** START Dataset **

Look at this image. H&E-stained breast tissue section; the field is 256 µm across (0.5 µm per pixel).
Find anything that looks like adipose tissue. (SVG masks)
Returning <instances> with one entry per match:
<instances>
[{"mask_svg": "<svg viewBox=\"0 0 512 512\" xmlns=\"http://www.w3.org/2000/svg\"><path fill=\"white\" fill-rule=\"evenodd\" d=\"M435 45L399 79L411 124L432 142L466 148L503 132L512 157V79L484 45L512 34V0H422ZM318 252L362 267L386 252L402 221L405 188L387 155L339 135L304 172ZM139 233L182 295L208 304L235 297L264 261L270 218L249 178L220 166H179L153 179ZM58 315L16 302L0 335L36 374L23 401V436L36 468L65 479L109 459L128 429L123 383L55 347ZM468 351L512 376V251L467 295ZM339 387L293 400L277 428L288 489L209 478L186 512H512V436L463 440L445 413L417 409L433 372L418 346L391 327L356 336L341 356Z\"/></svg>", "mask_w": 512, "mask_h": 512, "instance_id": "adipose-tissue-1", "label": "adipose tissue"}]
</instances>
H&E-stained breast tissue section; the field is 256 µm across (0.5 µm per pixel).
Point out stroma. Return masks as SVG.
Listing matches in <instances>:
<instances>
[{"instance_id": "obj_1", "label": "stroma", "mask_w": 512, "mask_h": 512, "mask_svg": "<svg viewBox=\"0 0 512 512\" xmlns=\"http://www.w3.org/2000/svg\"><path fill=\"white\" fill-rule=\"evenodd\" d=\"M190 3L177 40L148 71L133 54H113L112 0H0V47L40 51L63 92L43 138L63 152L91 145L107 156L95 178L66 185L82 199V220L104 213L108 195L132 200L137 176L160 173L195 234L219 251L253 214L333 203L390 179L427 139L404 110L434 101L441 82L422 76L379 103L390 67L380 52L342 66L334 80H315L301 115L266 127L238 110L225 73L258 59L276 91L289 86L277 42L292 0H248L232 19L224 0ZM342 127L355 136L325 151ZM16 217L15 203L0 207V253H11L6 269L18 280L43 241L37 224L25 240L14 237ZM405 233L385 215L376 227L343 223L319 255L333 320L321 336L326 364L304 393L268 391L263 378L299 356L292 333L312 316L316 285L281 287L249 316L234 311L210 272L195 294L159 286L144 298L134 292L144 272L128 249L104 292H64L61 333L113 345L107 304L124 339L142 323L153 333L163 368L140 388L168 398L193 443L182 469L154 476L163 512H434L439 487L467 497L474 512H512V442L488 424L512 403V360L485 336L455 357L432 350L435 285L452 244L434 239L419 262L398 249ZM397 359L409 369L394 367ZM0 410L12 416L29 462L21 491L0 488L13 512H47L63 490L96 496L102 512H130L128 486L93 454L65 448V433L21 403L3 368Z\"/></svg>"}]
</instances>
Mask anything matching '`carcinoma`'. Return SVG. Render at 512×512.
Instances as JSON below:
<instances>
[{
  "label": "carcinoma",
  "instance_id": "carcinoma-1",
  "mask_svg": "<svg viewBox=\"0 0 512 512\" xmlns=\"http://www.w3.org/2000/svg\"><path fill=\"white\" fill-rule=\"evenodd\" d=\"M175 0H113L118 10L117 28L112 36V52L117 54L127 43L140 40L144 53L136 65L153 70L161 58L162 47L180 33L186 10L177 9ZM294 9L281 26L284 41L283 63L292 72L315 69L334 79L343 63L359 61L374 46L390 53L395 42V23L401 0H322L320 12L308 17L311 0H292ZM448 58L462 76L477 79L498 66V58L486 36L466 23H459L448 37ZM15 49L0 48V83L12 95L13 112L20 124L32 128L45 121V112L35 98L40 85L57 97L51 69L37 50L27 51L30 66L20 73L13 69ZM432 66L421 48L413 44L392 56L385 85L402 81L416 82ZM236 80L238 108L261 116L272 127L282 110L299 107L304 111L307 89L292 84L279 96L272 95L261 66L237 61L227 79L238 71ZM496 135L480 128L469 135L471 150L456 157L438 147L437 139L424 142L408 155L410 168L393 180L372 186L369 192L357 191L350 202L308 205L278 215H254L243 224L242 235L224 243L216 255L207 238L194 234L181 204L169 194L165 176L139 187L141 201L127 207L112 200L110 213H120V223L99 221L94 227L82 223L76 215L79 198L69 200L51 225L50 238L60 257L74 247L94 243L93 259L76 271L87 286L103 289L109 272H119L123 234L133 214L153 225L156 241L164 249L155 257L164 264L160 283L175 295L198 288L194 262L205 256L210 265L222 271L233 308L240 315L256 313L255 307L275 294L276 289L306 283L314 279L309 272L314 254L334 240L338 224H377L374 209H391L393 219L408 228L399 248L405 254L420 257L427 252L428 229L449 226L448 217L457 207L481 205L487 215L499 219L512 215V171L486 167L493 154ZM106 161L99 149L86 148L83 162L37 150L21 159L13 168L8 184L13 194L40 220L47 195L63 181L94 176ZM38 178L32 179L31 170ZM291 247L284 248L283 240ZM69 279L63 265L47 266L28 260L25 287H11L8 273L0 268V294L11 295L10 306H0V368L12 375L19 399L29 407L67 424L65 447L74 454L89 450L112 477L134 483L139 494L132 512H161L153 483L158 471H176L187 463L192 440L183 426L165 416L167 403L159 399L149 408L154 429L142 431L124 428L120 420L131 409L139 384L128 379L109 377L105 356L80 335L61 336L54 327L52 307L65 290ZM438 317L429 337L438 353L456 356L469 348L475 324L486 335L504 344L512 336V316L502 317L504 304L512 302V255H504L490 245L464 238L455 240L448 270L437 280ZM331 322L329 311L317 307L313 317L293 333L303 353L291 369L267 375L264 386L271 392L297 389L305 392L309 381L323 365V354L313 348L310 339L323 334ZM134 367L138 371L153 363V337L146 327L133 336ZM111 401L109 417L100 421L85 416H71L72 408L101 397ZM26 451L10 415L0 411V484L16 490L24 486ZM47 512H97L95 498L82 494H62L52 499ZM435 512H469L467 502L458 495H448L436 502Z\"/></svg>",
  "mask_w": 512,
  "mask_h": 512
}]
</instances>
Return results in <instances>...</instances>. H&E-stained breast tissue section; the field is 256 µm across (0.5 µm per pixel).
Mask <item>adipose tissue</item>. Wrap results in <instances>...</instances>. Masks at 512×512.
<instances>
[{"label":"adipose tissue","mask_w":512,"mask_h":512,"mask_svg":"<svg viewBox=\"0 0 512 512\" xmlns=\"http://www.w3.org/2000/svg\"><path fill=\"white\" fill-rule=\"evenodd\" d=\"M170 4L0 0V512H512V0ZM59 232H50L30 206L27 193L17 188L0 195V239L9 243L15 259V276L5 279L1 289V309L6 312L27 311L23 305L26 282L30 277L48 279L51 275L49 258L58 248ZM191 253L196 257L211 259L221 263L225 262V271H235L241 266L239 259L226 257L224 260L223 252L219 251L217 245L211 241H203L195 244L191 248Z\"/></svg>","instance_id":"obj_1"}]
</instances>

** END Dataset **

§ Problem statement: Nothing should be left out: repeat all of the data exactly.

§ Response to the exercise:
Look at this image. H&E-stained breast tissue section; the field is 256 µm across (0.5 µm per pixel).
Find anything that looks like adipose tissue. (SVG masks)
Returning <instances> with one entry per match:
<instances>
[{"mask_svg": "<svg viewBox=\"0 0 512 512\" xmlns=\"http://www.w3.org/2000/svg\"><path fill=\"white\" fill-rule=\"evenodd\" d=\"M435 45L399 79L411 124L432 142L466 148L503 132L512 157V79L484 45L512 34V0H422ZM318 252L362 267L386 252L402 221L405 188L387 155L339 135L304 172ZM139 233L182 295L208 304L235 297L264 261L270 218L249 178L220 166H179L153 179ZM58 315L16 302L0 335L36 374L23 401V436L36 468L65 479L109 459L128 429L123 383L55 347ZM468 351L512 376V251L467 295ZM339 387L293 400L277 428L288 489L209 478L186 512H512V436L463 440L445 413L417 409L433 372L418 346L391 327L356 336L341 356Z\"/></svg>", "mask_w": 512, "mask_h": 512, "instance_id": "adipose-tissue-1", "label": "adipose tissue"}]
</instances>
H&E-stained breast tissue section; the field is 256 µm across (0.5 µm per pixel).
Point out stroma. Return masks as SVG.
Listing matches in <instances>:
<instances>
[{"instance_id": "obj_1", "label": "stroma", "mask_w": 512, "mask_h": 512, "mask_svg": "<svg viewBox=\"0 0 512 512\" xmlns=\"http://www.w3.org/2000/svg\"><path fill=\"white\" fill-rule=\"evenodd\" d=\"M190 3L177 40L148 71L133 54H113L112 0H0V47L40 51L63 92L43 138L63 152L91 145L107 156L95 178L66 185L82 199V220L104 213L108 195L132 200L137 176L160 173L195 234L219 251L253 214L333 203L390 179L427 139L404 110L434 101L441 82L422 76L379 103L390 67L380 52L342 66L334 80H315L301 115L266 127L238 110L225 73L258 59L276 91L289 86L277 42L292 0H248L232 19L224 0ZM342 127L355 136L325 151ZM16 217L15 203L0 207V253H11L6 269L18 280L43 241L37 224L25 240L14 237ZM405 233L385 215L376 227L343 223L319 255L333 320L321 336L326 364L304 393L268 391L263 378L299 356L292 333L312 316L316 285L281 287L249 316L234 311L210 272L195 294L159 286L144 298L134 292L144 272L128 249L104 292H64L61 333L113 345L107 304L124 339L142 323L153 333L163 368L140 388L168 398L193 443L182 469L154 476L163 512H434L439 487L467 497L474 512H512V442L488 424L512 403V360L485 336L455 357L432 350L435 285L452 244L434 239L419 262L398 249ZM397 359L409 369L394 367ZM0 410L12 416L29 462L21 491L0 488L13 512H47L63 490L96 496L102 512H130L128 486L93 454L65 448V433L21 403L3 368Z\"/></svg>"}]
</instances>
Mask anything matching '`carcinoma`'. Return SVG. Render at 512×512.
Instances as JSON below:
<instances>
[{
  "label": "carcinoma",
  "instance_id": "carcinoma-1",
  "mask_svg": "<svg viewBox=\"0 0 512 512\" xmlns=\"http://www.w3.org/2000/svg\"><path fill=\"white\" fill-rule=\"evenodd\" d=\"M175 0H113L118 10L117 28L112 36V52L117 54L127 43L140 40L144 53L136 65L153 70L161 58L162 47L180 33L186 10L177 9ZM294 9L281 26L284 41L283 63L292 72L315 69L334 79L343 63L359 61L374 46L390 53L395 42V23L401 0H322L320 12L308 17L311 0H292ZM448 58L462 76L477 79L498 66V58L486 36L466 23H459L448 37ZM15 49L0 48V83L12 95L13 112L20 124L32 128L45 121V112L35 98L40 85L57 97L51 69L37 50L27 51L30 66L20 73L13 69ZM432 66L421 48L413 44L392 56L385 85L402 81L416 82ZM236 80L238 108L261 116L272 127L282 110L299 107L304 111L307 89L292 84L279 96L272 95L261 66L237 61L227 79L238 71ZM496 135L480 128L469 135L471 150L456 157L438 147L437 139L424 142L408 155L410 168L393 180L372 186L369 192L357 191L350 202L308 205L278 215H254L243 224L242 235L224 243L216 255L207 238L194 234L181 204L169 194L165 176L139 187L141 201L127 207L112 200L110 213H120V223L99 221L94 227L82 223L76 215L79 198L69 200L51 225L50 238L60 257L74 247L94 243L93 259L76 271L87 286L103 289L109 272H119L123 234L133 214L153 225L156 241L164 249L155 257L164 264L160 283L175 295L198 288L194 262L205 256L210 265L222 271L233 308L240 315L256 313L255 307L275 294L276 289L306 283L314 279L309 272L314 254L334 240L338 224H377L374 209H391L393 219L408 228L399 248L405 254L420 257L427 252L428 229L449 226L448 217L457 207L481 205L487 215L499 219L512 215V171L486 167L493 154ZM106 161L99 149L86 148L83 162L37 150L21 159L13 168L8 184L13 194L40 220L47 195L63 181L94 176ZM38 178L32 179L31 170ZM291 247L284 248L283 240ZM69 279L63 265L47 266L28 260L25 287H11L8 273L0 268V294L11 295L10 306H0V368L12 375L19 399L29 407L67 424L65 447L74 454L89 450L112 477L134 483L139 494L132 512H161L153 483L158 471H176L187 463L192 440L183 426L165 416L167 403L159 399L149 408L154 429L142 431L124 428L120 420L131 409L139 384L128 379L109 377L105 356L80 335L61 336L54 327L52 307L65 290ZM438 317L429 337L438 353L456 356L469 348L475 324L486 335L504 344L512 336V316L502 317L504 304L512 302V255H504L490 245L464 238L455 240L448 270L437 280ZM331 322L329 311L317 307L313 317L293 333L303 353L291 369L267 375L264 386L271 392L297 389L305 392L309 381L323 365V354L313 348L310 339L323 334ZM134 367L138 371L153 363V337L146 327L133 336ZM111 401L109 417L100 421L85 416H71L72 408L101 397ZM26 451L10 415L0 411V484L16 490L24 486ZM47 512H97L95 498L82 494H62L52 499ZM435 512H469L467 502L458 495H448L436 502Z\"/></svg>",
  "mask_w": 512,
  "mask_h": 512
}]
</instances>
Return results in <instances>...</instances>. H&E-stained breast tissue section; the field is 256 µm across (0.5 µm per pixel).
Mask <item>adipose tissue</item>. Wrap results in <instances>...</instances>. Masks at 512×512.
<instances>
[{"label":"adipose tissue","mask_w":512,"mask_h":512,"mask_svg":"<svg viewBox=\"0 0 512 512\" xmlns=\"http://www.w3.org/2000/svg\"><path fill=\"white\" fill-rule=\"evenodd\" d=\"M170 4L0 0V512H512V0ZM59 232H50L30 206L27 193L17 188L0 195V239L9 243L15 259V276L5 279L1 289V309L6 312L27 311L23 305L26 282L30 277L48 279L51 275L49 258L58 248ZM191 253L196 257L211 259L221 263L225 262V271H235L241 266L239 259L226 257L224 260L223 252L219 251L217 245L211 241H203L195 244L191 248Z\"/></svg>","instance_id":"obj_1"}]
</instances>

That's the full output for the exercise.